----- SUPPLIED ENTRIES -----
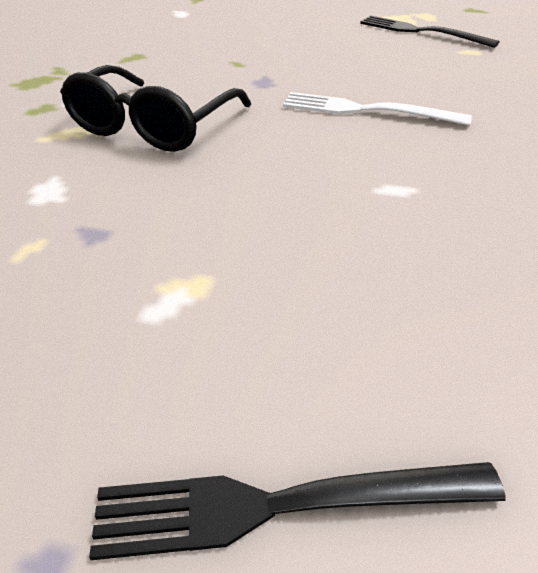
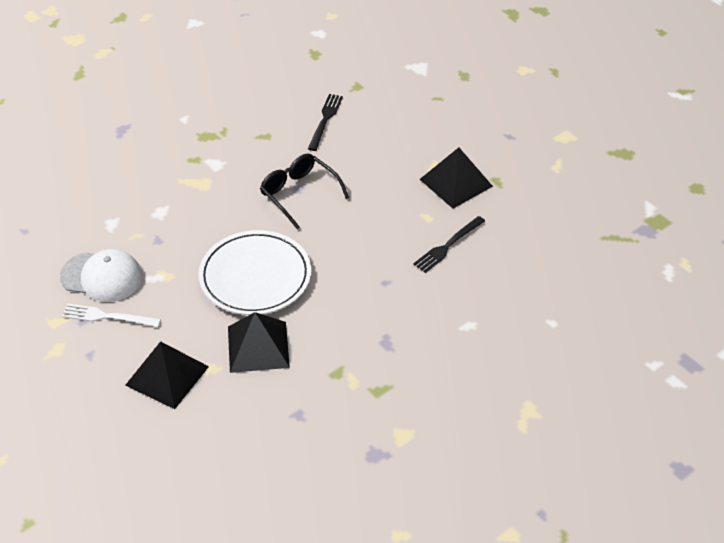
black pyramid: 0 -> 3
white cap: 0 -> 1
white plate: 0 -> 1

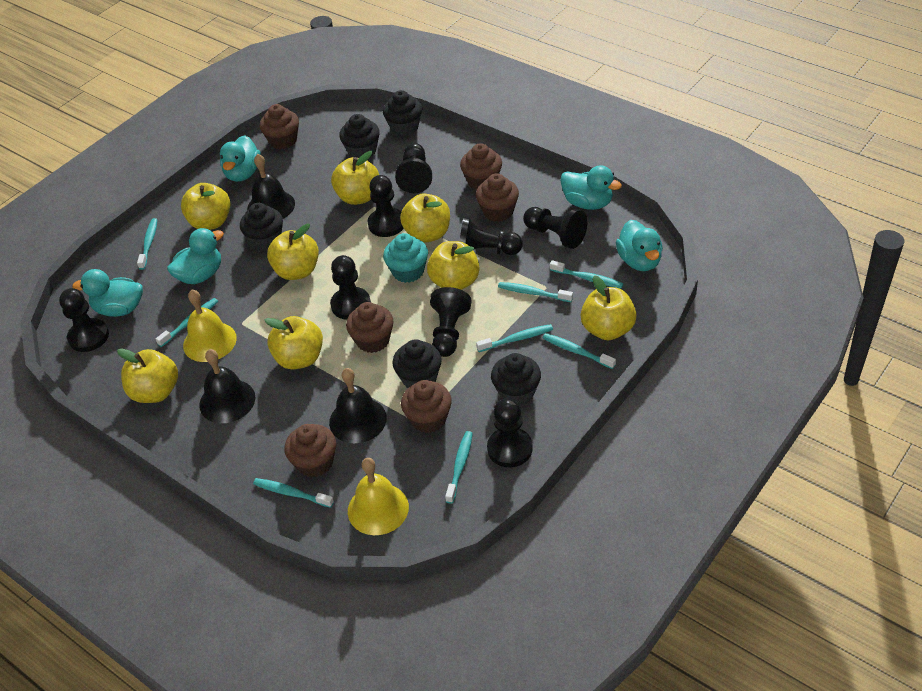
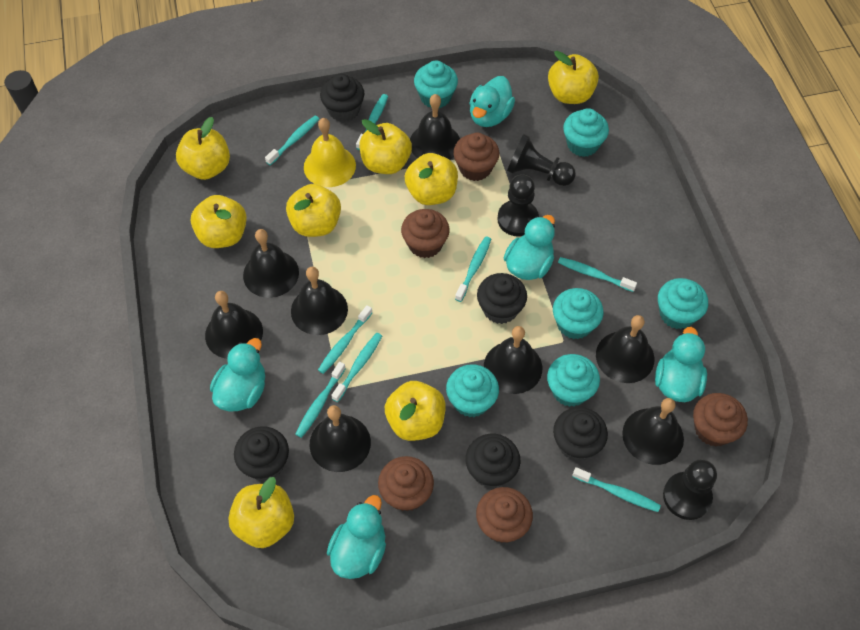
black bell: 3 -> 8
black pawn: 8 -> 3
brown cupcake: 6 -> 5
turquoise cupcake: 1 -> 6
yellow bell: 2 -> 1

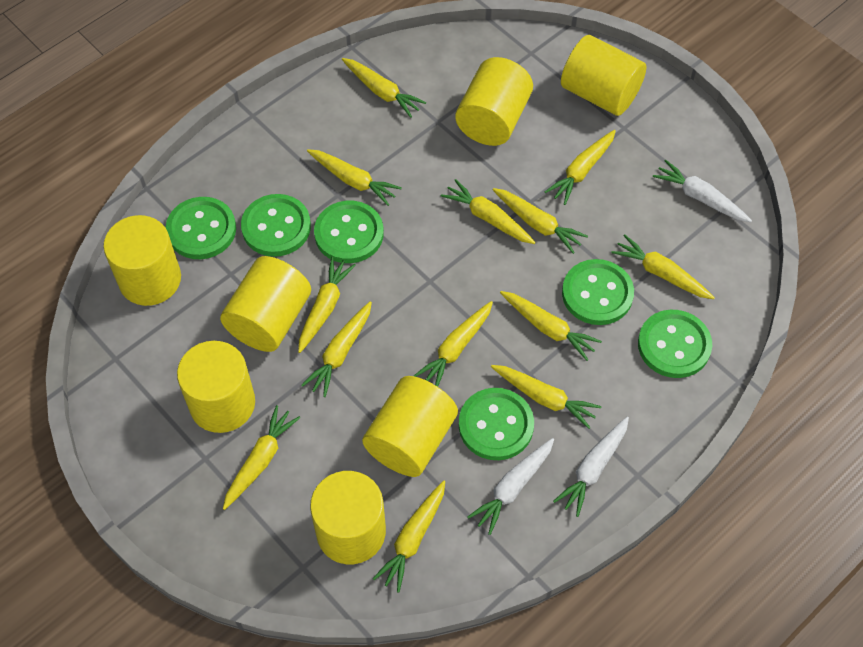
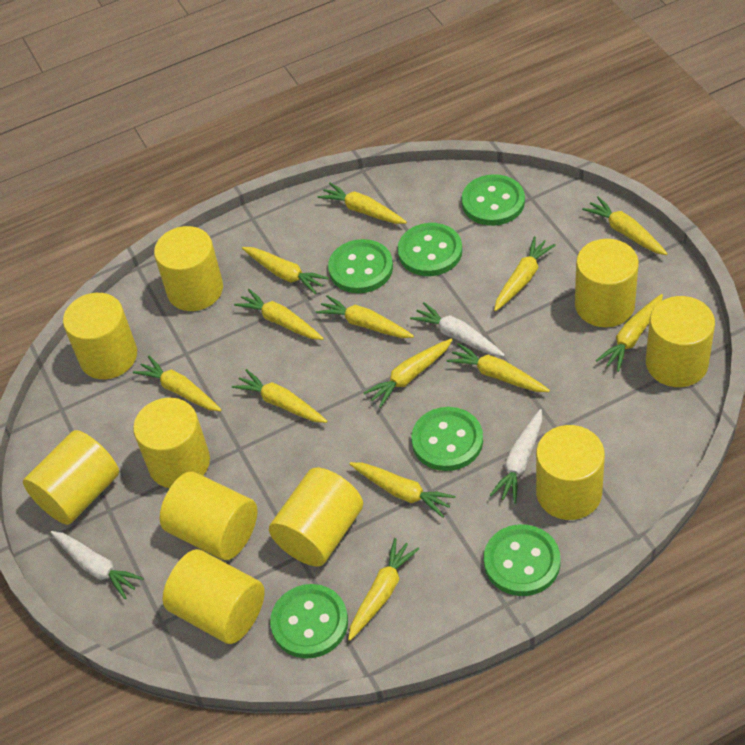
yellow cylinder: 7 -> 10

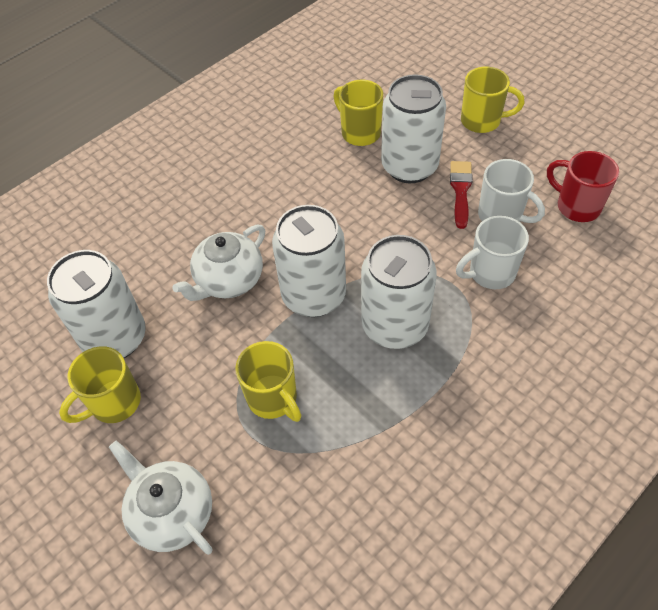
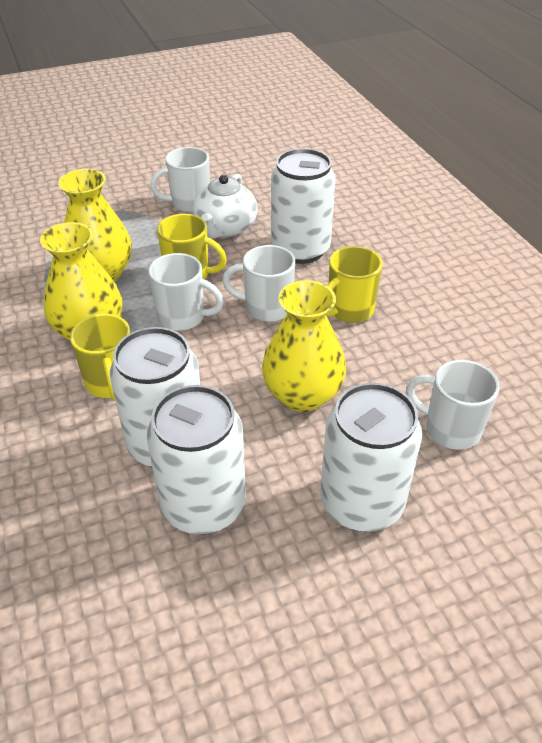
red brush: 1 -> 0
red mug: 1 -> 0
white mug: 2 -> 4
white teapot: 2 -> 1
yellow mug: 4 -> 3
yellow vase: 0 -> 3

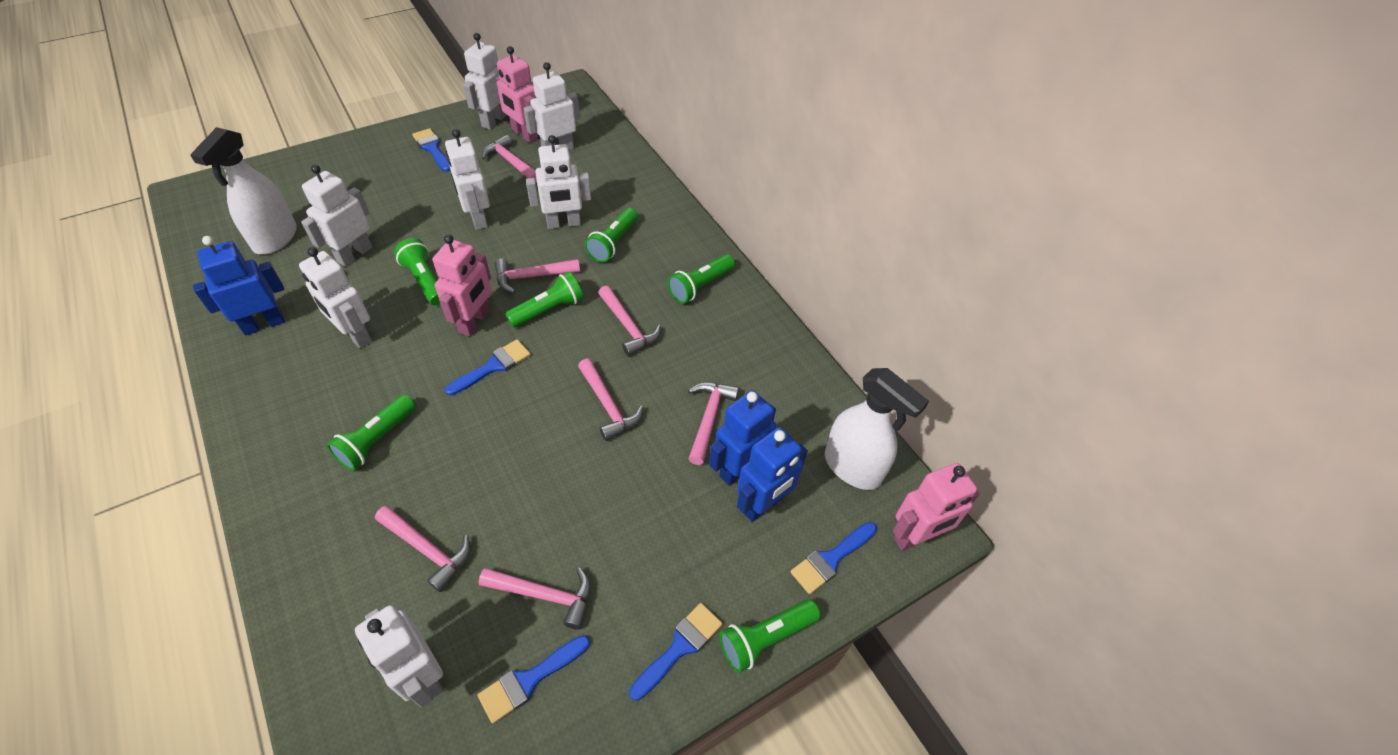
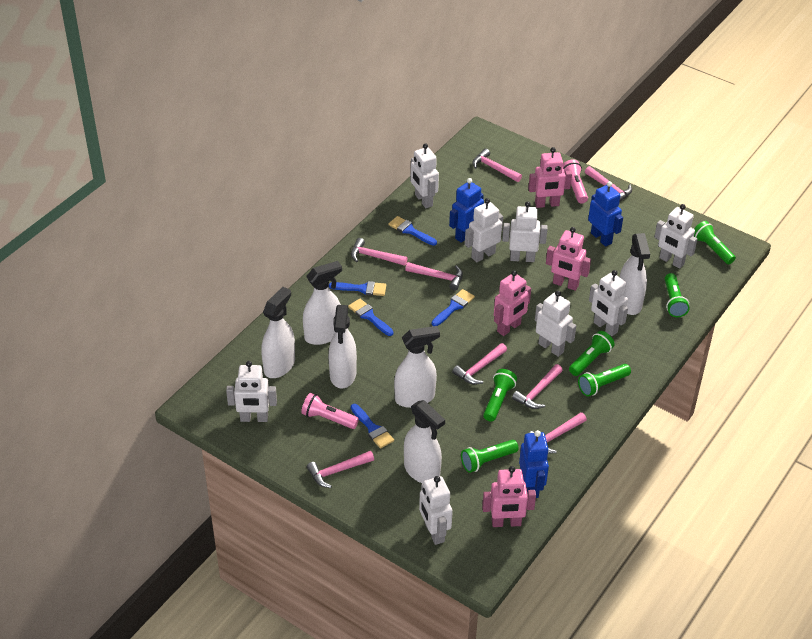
pink flashlight: 0 -> 2
pink hammer: 7 -> 8
pink robot: 3 -> 4
white robot: 7 -> 8
white spray bottle: 2 -> 6

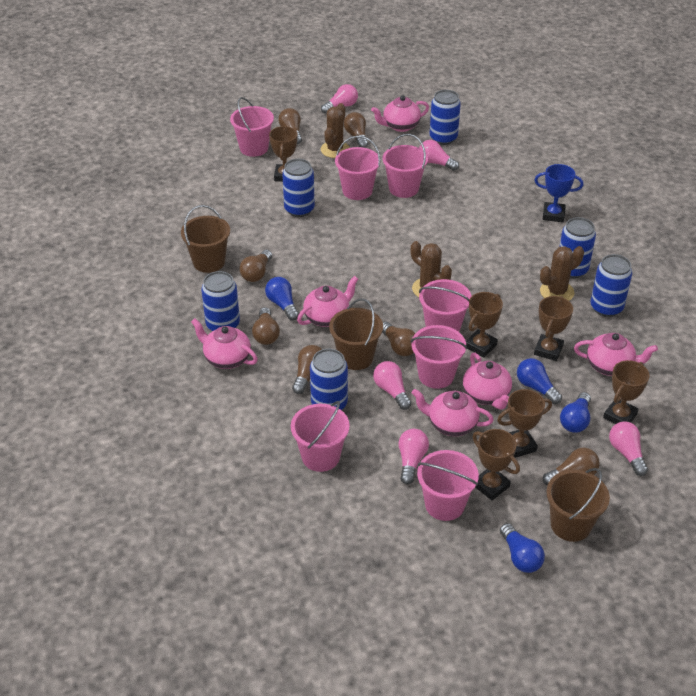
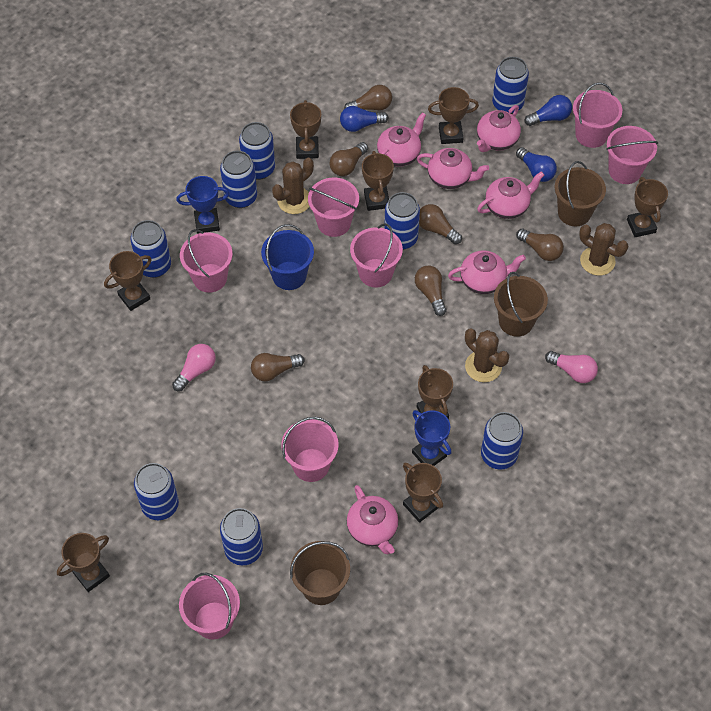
blue bucket: 0 -> 1
blue can: 6 -> 8
blue light bulb: 4 -> 3
blue trophy: 1 -> 2
brown light bulb: 7 -> 6
brown trophy: 6 -> 8
pink light bulb: 5 -> 2

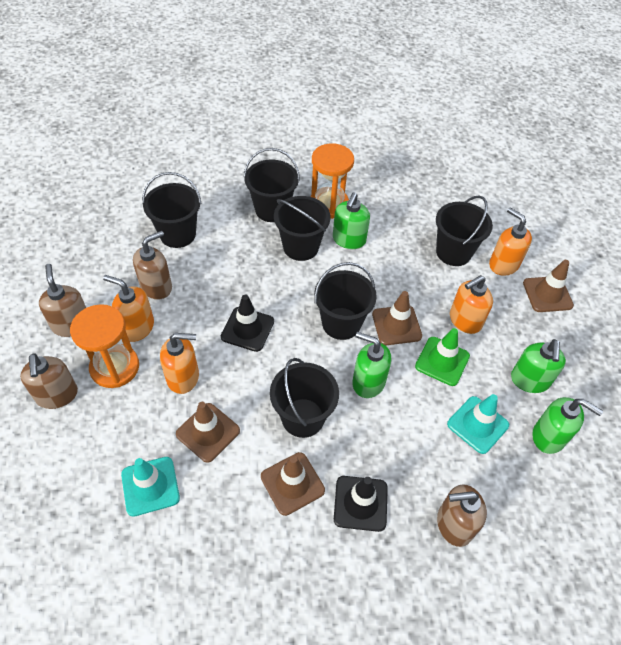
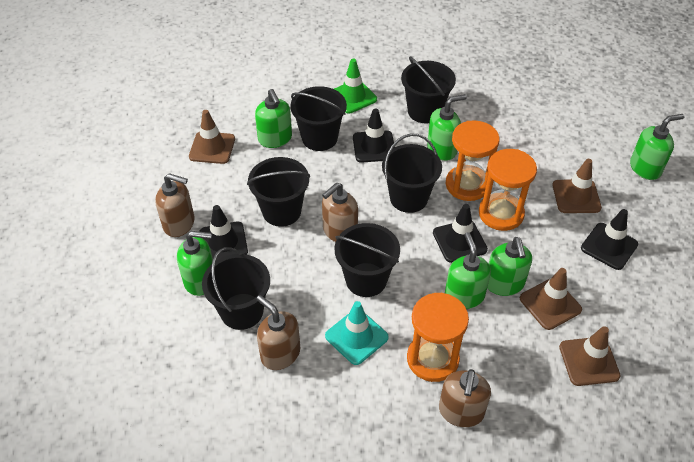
black traffic cone: 2 -> 4
green soap dispenser: 4 -> 6
orange hourglass: 2 -> 3
orange soap dispenser: 4 -> 0
turquoise traffic cone: 2 -> 1

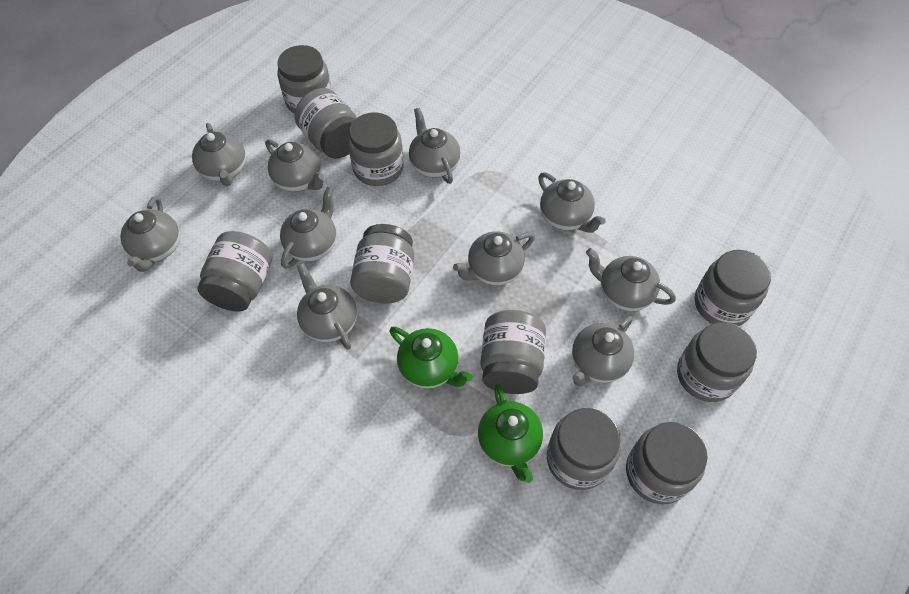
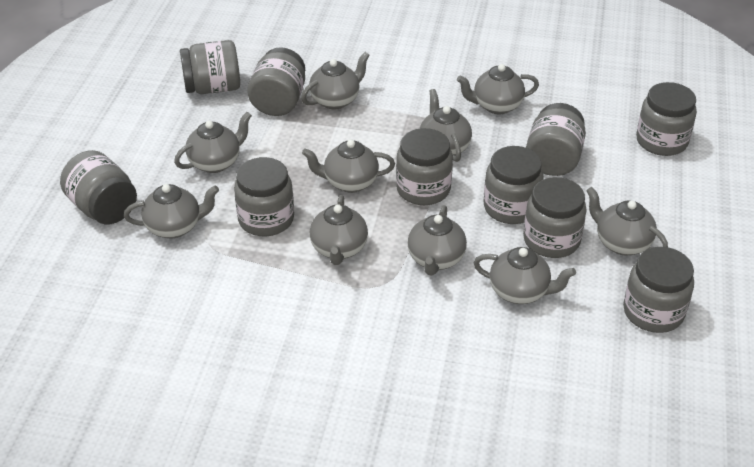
green teapot: 2 -> 0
-----
REQUIRED ACTION>
Exactly the lines from the top of the entries through the line with "white mug: 2 -> 4", inclusive, must be given again, with every picture omitted.

RESULT OF THIS TASK>
black pyramid: 0 -> 3
white cap: 0 -> 1
white plate: 0 -> 1

black bell: 3 -> 8
black pawn: 8 -> 3
brown cupcake: 6 -> 5
turquoise cupcake: 1 -> 6
yellow bell: 2 -> 1

yellow cylinder: 7 -> 10

red brush: 1 -> 0
red mug: 1 -> 0
white mug: 2 -> 4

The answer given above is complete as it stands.